ASSIGNED TASK ->
Scan the records and identify every line in which the string "grey" occurs, then return those lines.

DATA SUPPLIED ->
+===+

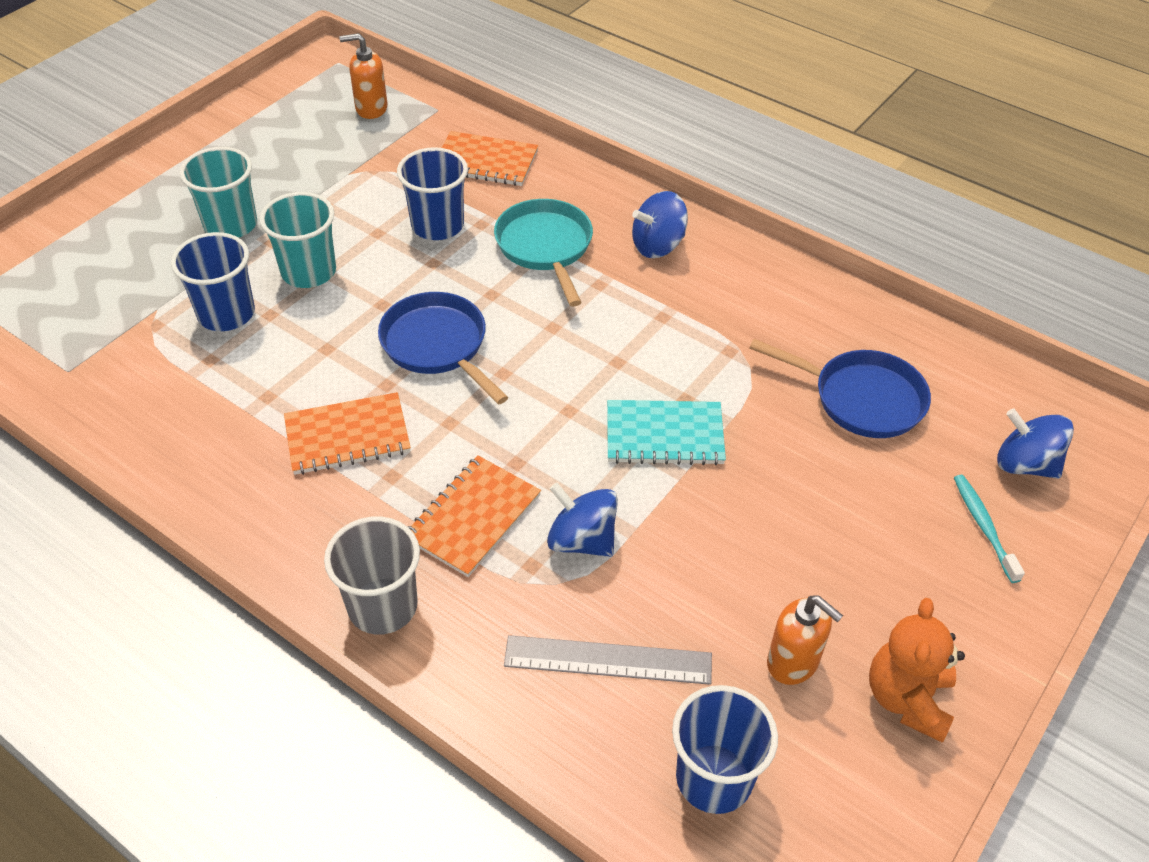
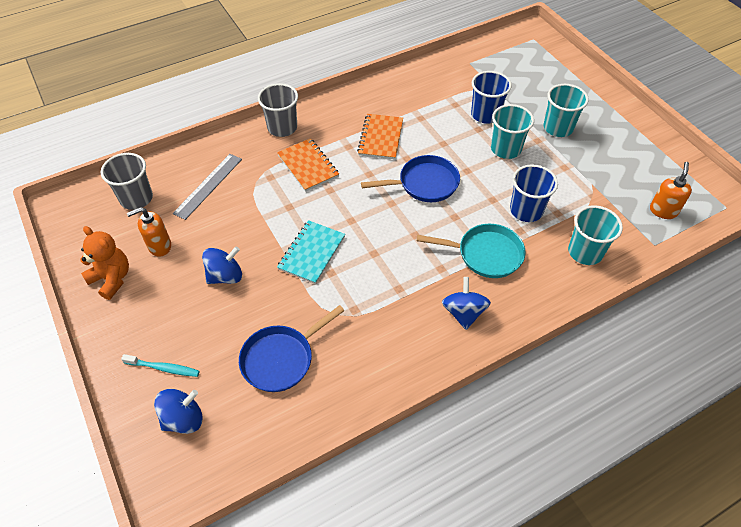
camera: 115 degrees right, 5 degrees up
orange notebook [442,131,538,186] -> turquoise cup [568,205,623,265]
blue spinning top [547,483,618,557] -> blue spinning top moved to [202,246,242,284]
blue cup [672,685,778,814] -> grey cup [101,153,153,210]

+===+

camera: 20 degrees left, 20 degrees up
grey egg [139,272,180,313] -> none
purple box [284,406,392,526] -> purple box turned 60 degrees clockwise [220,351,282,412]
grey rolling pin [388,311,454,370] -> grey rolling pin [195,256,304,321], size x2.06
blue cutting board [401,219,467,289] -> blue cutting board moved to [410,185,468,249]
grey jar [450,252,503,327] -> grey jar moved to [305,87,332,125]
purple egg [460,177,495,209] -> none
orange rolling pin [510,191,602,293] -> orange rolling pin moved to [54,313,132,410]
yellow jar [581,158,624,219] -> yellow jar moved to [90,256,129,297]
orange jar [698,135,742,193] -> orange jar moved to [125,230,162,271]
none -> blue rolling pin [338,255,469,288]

+===+

THE COMPLETED TASK ->
blue cup [672,685,778,814] -> grey cup [101,153,153,210]
grey egg [139,272,180,313] -> none
grey rolling pin [388,311,454,370] -> grey rolling pin [195,256,304,321], size x2.06
grey jar [450,252,503,327] -> grey jar moved to [305,87,332,125]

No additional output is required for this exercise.